### WHAT TO PRODUCE:
Look for the line that has "pink truck [258,47,355,164]" in the material below; please repeat it and every line after it, exactly, up to and including the line that has "brown watering can [556,352,664,432]", and nothing else.

Start of Block

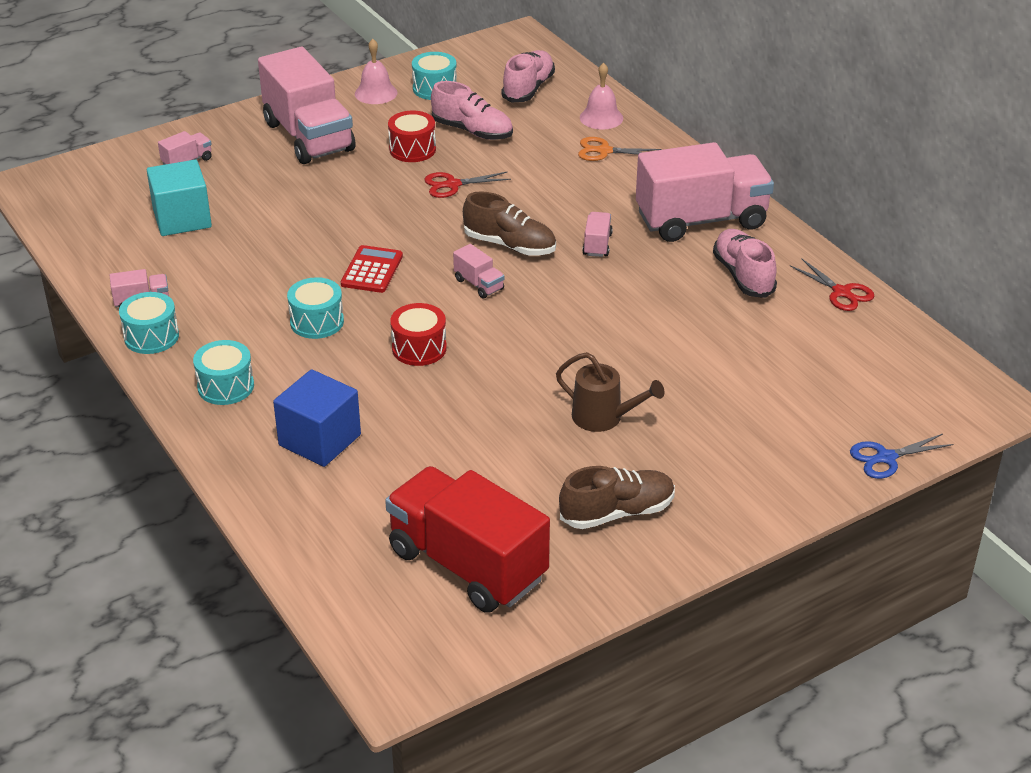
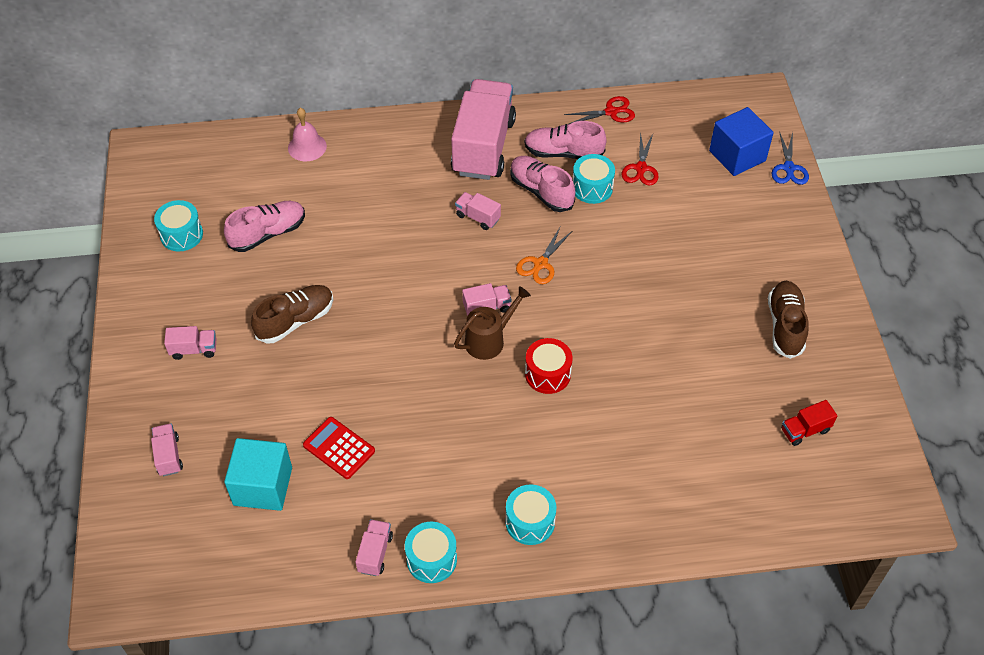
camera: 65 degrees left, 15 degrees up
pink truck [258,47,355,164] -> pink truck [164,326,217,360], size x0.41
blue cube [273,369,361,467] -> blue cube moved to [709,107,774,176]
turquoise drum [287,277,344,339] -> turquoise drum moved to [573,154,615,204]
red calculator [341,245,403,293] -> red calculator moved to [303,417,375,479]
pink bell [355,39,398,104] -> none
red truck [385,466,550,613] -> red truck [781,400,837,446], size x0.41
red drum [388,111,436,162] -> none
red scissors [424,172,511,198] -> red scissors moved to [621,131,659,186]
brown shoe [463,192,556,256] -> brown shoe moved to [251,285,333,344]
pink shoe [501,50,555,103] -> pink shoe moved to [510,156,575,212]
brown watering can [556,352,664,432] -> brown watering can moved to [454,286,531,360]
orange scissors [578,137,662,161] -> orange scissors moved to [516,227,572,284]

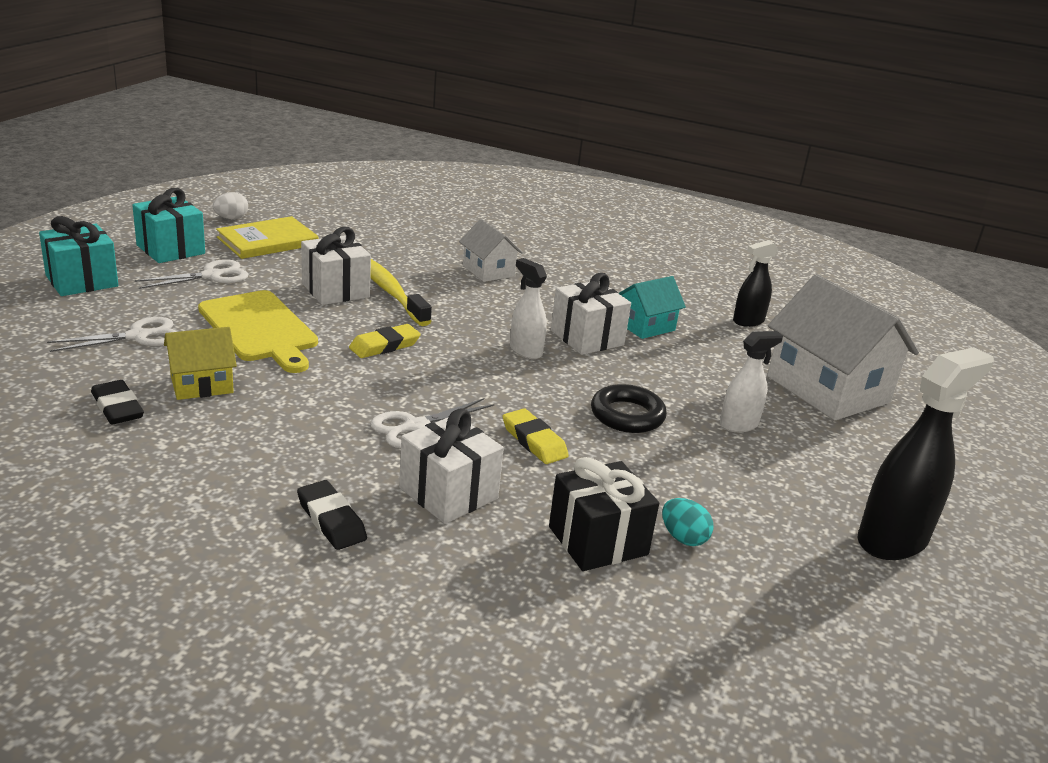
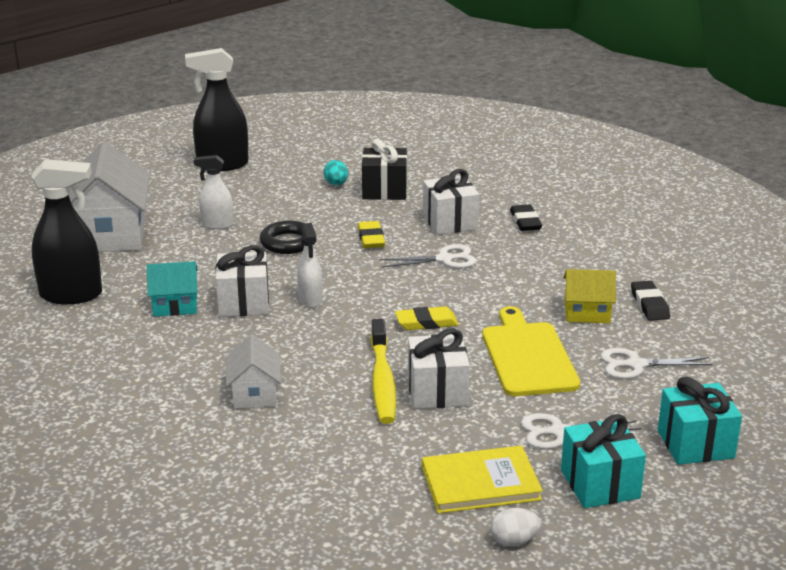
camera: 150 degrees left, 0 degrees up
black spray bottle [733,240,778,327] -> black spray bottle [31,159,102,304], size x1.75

End of Block

### TASK OUTPUT:
pink truck [258,47,355,164] -> pink truck [164,326,217,360], size x0.41
blue cube [273,369,361,467] -> blue cube moved to [709,107,774,176]
turquoise drum [287,277,344,339] -> turquoise drum moved to [573,154,615,204]
red calculator [341,245,403,293] -> red calculator moved to [303,417,375,479]
pink bell [355,39,398,104] -> none
red truck [385,466,550,613] -> red truck [781,400,837,446], size x0.41
red drum [388,111,436,162] -> none
red scissors [424,172,511,198] -> red scissors moved to [621,131,659,186]
brown shoe [463,192,556,256] -> brown shoe moved to [251,285,333,344]
pink shoe [501,50,555,103] -> pink shoe moved to [510,156,575,212]
brown watering can [556,352,664,432] -> brown watering can moved to [454,286,531,360]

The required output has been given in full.